▶ TASK DETAILS:
Using only the entries below, copy exactly the lines that begin at the one with "(424, 150) = (859, 238): white" and end at the one with "(840, 446) = (266, 295): white", both included. Drop the pictures.
☆ ☆ ☆ ☆
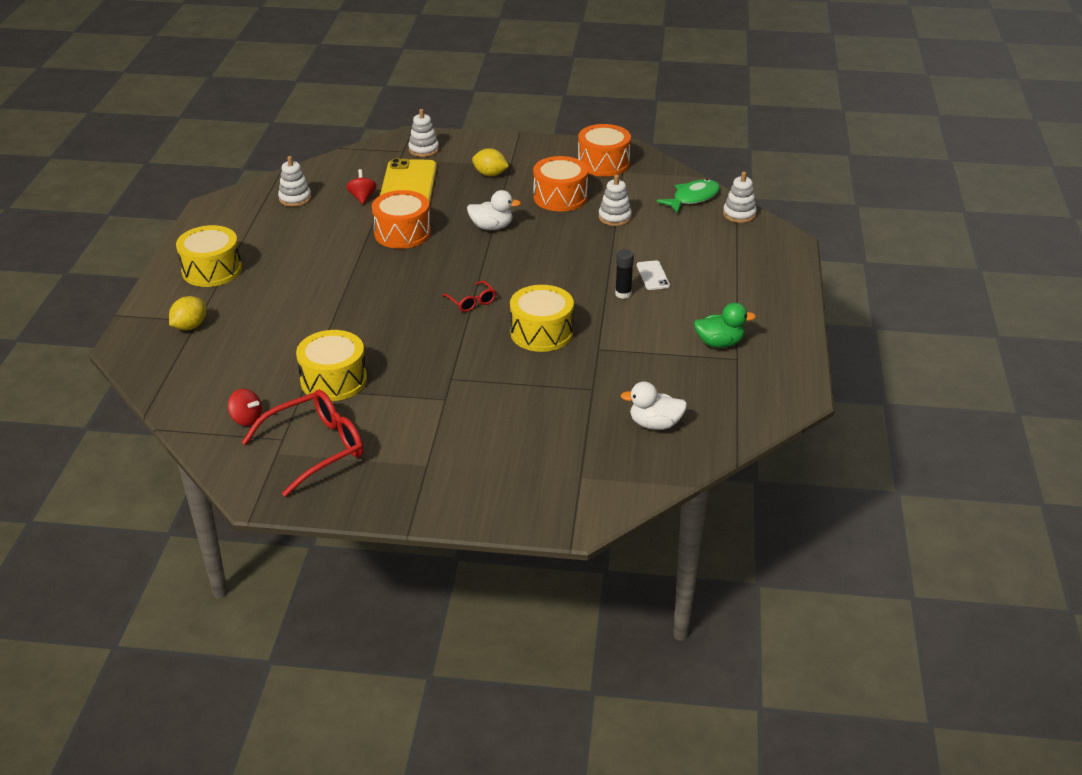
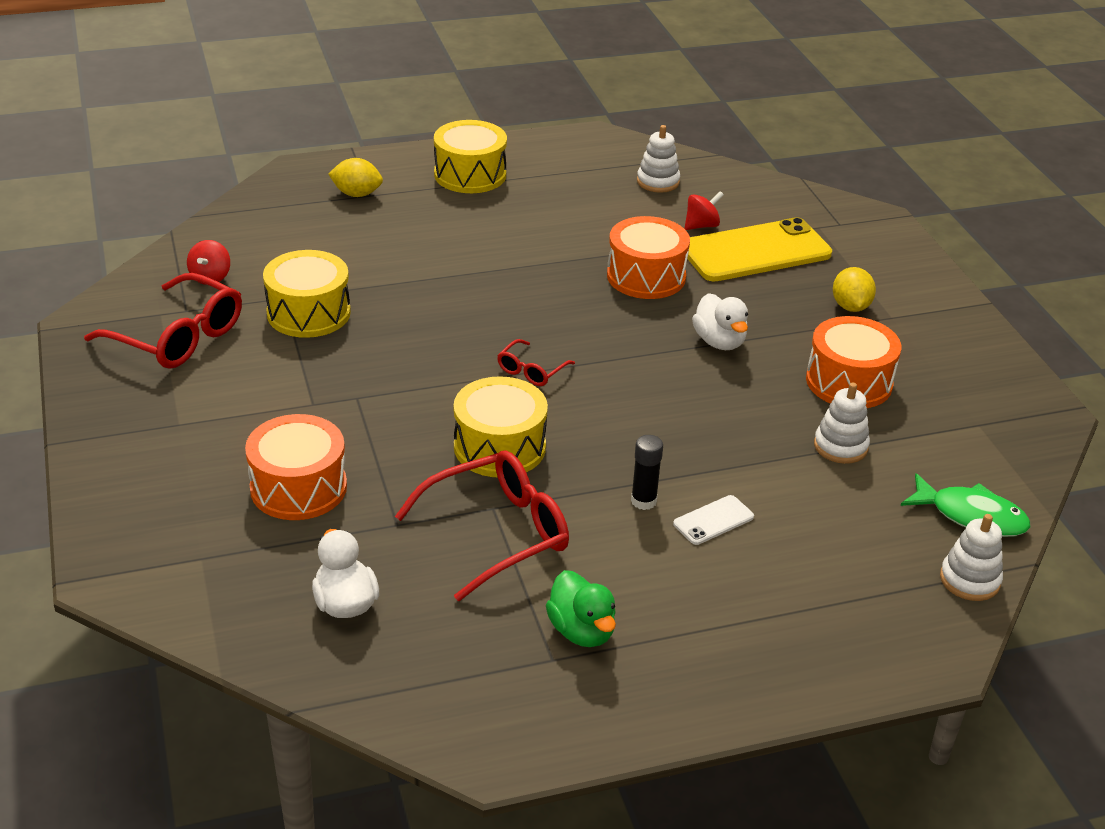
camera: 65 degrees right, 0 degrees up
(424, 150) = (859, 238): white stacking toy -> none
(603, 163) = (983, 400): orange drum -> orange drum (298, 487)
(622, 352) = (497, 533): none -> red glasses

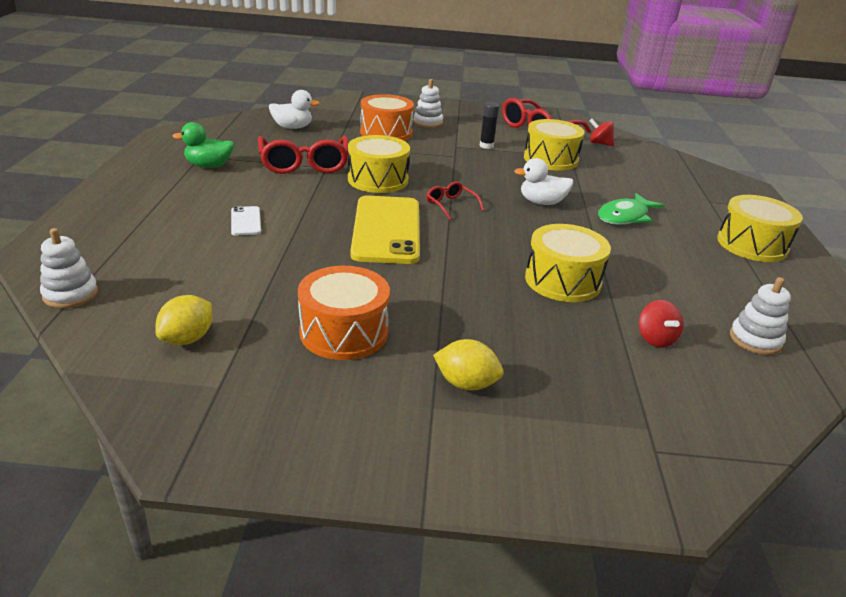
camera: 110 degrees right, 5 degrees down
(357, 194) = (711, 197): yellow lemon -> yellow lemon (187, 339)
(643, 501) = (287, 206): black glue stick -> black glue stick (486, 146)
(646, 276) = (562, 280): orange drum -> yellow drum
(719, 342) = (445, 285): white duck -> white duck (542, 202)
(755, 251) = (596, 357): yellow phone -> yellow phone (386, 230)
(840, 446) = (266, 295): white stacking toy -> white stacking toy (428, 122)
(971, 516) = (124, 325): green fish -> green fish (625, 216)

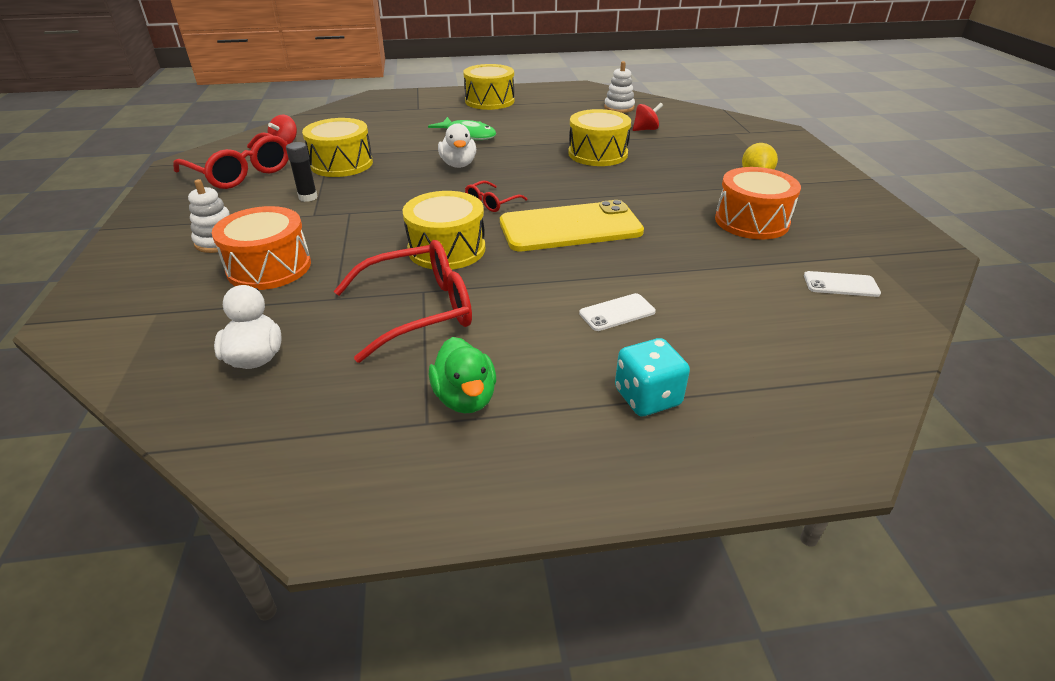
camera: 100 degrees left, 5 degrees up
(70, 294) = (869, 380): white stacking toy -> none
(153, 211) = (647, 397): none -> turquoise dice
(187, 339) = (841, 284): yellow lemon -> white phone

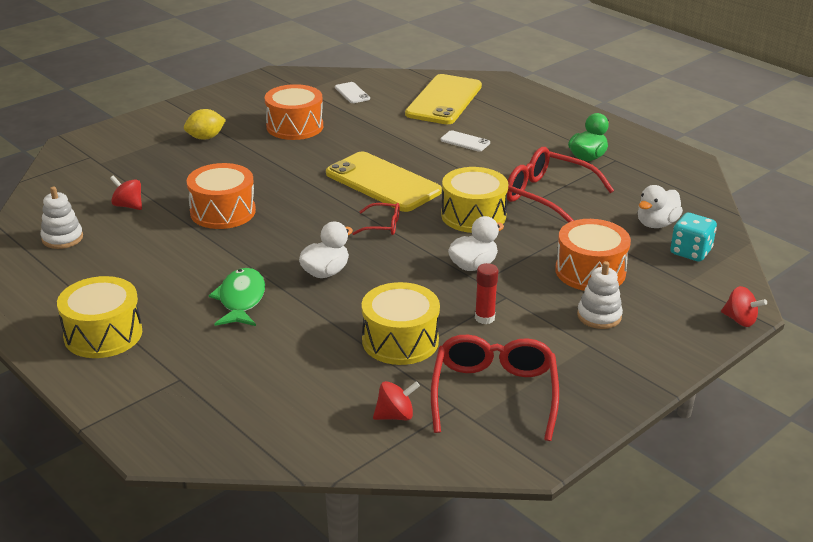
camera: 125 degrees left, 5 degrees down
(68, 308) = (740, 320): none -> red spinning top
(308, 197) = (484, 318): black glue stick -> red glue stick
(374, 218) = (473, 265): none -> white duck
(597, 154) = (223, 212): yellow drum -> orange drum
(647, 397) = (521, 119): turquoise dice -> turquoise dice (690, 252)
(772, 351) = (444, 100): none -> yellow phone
☆ ☆ ☆ ☆
▶ SOLUTION FOR THIS TASK:
(424, 150) = (859, 238): white stacking toy -> none
(603, 163) = (983, 400): orange drum -> orange drum (298, 487)
(622, 352) = (497, 533): none -> red glasses

camera: 110 degrees right, 5 degrees down
(357, 194) = (711, 197): yellow lemon -> yellow lemon (187, 339)
(643, 501) = (287, 206): black glue stick -> black glue stick (486, 146)
(646, 276) = (562, 280): orange drum -> yellow drum
(719, 342) = (445, 285): white duck -> white duck (542, 202)
(755, 251) = (596, 357): yellow phone -> yellow phone (386, 230)
(840, 446) = (266, 295): white stacking toy -> white stacking toy (428, 122)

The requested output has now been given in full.